**TASK DESCRIPTION**
The lines to reproduce run from the one containing "J2 pin 2: n8 -> 0V" through the end of the records below. Reproduce them exactly and add nothing.

Content revision data
---
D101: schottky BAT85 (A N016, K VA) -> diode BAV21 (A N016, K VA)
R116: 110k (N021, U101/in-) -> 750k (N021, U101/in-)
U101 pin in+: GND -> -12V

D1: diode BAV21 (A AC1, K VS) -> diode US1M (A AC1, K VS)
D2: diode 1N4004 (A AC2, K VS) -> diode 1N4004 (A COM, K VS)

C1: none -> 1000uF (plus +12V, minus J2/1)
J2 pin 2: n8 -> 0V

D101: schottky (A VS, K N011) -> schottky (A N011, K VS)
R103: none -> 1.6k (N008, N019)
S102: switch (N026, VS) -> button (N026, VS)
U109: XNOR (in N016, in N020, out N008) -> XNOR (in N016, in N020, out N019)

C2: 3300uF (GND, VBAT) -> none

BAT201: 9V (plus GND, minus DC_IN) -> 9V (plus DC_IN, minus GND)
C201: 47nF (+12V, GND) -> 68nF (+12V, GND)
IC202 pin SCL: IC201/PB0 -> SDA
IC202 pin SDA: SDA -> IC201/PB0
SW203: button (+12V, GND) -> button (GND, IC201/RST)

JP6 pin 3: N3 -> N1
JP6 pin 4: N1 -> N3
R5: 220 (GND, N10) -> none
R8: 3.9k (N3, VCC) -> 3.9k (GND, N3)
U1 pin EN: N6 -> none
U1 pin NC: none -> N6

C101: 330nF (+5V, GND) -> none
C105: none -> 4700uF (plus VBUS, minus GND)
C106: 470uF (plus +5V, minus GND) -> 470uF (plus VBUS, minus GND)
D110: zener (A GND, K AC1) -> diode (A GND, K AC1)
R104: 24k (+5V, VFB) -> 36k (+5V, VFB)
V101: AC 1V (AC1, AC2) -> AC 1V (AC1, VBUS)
---
**ANSWER TO THIS TASK**
J2 pin 2: n8 -> 0V

D101: schottky (A VS, K N011) -> schottky (A N011, K VS)
R103: none -> 1.6k (N008, N019)
S102: switch (N026, VS) -> button (N026, VS)
U109: XNOR (in N016, in N020, out N008) -> XNOR (in N016, in N020, out N019)

C2: 3300uF (GND, VBAT) -> none

BAT201: 9V (plus GND, minus DC_IN) -> 9V (plus DC_IN, minus GND)
C201: 47nF (+12V, GND) -> 68nF (+12V, GND)
IC202 pin SCL: IC201/PB0 -> SDA
IC202 pin SDA: SDA -> IC201/PB0
SW203: button (+12V, GND) -> button (GND, IC201/RST)

JP6 pin 3: N3 -> N1
JP6 pin 4: N1 -> N3
R5: 220 (GND, N10) -> none
R8: 3.9k (N3, VCC) -> 3.9k (GND, N3)
U1 pin EN: N6 -> none
U1 pin NC: none -> N6

C101: 330nF (+5V, GND) -> none
C105: none -> 4700uF (plus VBUS, minus GND)
C106: 470uF (plus +5V, minus GND) -> 470uF (plus VBUS, minus GND)
D110: zener (A GND, K AC1) -> diode (A GND, K AC1)
R104: 24k (+5V, VFB) -> 36k (+5V, VFB)
V101: AC 1V (AC1, AC2) -> AC 1V (AC1, VBUS)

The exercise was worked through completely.